*Material for this exercise:*
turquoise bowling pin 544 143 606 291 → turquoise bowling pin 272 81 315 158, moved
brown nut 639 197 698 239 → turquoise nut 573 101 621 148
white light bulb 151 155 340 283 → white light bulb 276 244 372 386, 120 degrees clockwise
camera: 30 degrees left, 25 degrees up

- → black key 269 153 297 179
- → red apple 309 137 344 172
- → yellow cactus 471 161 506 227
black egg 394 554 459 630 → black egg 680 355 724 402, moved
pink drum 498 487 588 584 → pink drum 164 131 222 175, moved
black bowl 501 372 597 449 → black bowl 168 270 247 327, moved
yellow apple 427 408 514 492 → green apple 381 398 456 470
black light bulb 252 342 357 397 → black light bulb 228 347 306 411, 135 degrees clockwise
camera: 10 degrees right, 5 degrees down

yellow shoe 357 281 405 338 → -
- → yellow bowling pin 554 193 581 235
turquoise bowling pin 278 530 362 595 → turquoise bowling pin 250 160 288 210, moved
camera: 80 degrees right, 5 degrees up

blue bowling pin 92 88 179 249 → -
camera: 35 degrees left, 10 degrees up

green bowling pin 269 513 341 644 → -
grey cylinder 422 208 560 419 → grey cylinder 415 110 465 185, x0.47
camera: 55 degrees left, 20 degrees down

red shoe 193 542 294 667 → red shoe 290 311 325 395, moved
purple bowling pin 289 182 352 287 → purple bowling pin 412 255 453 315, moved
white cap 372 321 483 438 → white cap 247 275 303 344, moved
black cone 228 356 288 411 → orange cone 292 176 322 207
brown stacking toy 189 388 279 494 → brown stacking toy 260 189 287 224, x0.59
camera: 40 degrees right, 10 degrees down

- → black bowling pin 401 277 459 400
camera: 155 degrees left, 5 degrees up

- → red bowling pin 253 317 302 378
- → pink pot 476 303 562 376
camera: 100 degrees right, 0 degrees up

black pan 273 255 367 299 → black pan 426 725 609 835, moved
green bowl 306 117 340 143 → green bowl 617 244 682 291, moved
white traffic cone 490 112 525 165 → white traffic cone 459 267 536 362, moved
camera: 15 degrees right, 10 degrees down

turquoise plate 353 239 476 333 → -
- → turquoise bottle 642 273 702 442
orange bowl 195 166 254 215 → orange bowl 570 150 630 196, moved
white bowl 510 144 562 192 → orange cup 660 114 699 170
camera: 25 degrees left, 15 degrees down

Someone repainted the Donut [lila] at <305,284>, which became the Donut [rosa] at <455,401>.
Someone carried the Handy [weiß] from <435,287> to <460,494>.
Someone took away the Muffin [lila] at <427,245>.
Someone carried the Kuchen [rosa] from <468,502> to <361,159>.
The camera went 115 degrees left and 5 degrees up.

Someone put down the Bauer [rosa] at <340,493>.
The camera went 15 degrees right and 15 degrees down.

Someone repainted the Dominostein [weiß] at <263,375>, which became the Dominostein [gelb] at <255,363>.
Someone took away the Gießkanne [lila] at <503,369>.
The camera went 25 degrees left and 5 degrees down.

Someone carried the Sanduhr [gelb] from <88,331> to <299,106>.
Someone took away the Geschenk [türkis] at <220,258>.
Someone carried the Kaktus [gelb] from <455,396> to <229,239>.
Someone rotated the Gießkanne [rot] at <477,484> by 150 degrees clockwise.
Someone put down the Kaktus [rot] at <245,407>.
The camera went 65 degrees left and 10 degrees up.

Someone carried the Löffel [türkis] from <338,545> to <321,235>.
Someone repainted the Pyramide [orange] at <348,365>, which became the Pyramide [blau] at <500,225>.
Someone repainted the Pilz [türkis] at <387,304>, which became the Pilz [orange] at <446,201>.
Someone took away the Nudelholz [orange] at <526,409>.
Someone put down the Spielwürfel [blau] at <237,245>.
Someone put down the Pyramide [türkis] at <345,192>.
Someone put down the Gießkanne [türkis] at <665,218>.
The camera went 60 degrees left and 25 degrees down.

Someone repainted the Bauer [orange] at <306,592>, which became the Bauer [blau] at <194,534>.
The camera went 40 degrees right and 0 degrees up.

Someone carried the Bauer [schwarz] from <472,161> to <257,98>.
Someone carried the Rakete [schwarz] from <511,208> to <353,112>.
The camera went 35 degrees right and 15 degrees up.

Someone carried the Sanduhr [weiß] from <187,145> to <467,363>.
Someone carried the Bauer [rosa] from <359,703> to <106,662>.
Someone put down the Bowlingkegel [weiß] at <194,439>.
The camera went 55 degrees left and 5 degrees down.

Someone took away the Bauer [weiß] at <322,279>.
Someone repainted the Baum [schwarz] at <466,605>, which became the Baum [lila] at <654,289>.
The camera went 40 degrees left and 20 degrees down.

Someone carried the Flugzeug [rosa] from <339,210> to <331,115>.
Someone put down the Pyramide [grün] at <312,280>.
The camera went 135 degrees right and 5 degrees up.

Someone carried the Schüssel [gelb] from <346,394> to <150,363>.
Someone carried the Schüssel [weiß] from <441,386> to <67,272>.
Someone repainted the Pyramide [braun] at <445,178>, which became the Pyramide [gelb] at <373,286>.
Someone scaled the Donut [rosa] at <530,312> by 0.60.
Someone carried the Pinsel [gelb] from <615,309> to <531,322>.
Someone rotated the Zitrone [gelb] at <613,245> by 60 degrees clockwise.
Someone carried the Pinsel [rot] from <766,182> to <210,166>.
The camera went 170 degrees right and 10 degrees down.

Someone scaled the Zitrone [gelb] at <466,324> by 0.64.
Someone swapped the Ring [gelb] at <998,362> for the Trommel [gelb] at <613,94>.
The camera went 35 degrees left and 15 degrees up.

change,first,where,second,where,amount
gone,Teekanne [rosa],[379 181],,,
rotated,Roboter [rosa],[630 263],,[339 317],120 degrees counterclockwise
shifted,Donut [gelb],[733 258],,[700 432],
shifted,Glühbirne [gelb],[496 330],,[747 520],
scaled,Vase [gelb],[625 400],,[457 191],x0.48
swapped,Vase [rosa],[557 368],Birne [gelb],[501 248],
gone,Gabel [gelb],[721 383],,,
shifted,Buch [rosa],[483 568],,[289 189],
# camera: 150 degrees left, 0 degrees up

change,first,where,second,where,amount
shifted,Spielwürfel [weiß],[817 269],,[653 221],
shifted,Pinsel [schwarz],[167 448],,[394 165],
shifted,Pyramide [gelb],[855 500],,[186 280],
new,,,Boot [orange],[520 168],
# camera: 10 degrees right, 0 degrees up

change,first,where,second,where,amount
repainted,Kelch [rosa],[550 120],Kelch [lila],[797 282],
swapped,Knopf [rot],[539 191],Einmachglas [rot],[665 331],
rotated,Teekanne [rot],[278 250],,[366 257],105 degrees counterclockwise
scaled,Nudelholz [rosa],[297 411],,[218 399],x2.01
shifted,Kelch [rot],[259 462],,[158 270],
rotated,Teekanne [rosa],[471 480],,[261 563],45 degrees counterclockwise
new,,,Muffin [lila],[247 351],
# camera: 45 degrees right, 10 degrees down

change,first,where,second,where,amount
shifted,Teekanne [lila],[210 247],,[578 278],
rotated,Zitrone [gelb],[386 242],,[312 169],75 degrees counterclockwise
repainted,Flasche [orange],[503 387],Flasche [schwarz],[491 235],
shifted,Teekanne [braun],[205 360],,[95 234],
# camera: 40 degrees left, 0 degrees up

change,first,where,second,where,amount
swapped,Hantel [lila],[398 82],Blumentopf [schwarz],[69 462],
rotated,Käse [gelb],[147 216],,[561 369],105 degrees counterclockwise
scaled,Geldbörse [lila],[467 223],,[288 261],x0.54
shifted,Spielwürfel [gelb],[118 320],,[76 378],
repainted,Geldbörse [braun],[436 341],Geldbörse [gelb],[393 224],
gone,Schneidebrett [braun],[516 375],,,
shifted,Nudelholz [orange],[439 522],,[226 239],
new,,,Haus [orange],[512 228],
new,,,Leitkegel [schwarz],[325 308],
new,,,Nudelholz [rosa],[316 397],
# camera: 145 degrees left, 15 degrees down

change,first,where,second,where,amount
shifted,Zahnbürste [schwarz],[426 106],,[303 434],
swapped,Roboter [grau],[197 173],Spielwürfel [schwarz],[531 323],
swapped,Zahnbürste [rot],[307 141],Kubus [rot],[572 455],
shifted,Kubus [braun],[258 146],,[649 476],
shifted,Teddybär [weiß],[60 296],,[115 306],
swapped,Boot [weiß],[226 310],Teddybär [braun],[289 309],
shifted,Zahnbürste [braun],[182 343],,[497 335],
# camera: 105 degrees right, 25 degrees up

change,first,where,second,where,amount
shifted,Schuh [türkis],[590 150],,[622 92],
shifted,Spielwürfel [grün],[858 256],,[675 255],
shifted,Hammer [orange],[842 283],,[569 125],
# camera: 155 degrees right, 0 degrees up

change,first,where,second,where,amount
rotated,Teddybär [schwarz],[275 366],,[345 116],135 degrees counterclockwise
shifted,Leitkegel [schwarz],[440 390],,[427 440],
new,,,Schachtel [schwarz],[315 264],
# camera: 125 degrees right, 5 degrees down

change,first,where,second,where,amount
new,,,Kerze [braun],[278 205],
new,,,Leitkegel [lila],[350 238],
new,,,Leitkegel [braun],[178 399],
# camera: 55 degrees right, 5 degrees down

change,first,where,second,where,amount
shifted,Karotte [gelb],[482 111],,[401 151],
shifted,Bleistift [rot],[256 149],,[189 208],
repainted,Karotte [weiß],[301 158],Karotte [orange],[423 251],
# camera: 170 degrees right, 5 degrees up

*Task to carry out:* Copy exactly the lines from the top of the entries through the line with "white light bulb 151" in it, please, keeping both ends and adding nothing.

*The completed task:*
turquoise bowling pin 544 143 606 291 → turquoise bowling pin 272 81 315 158, moved
brown nut 639 197 698 239 → turquoise nut 573 101 621 148
white light bulb 151 155 340 283 → white light bulb 276 244 372 386, 120 degrees clockwise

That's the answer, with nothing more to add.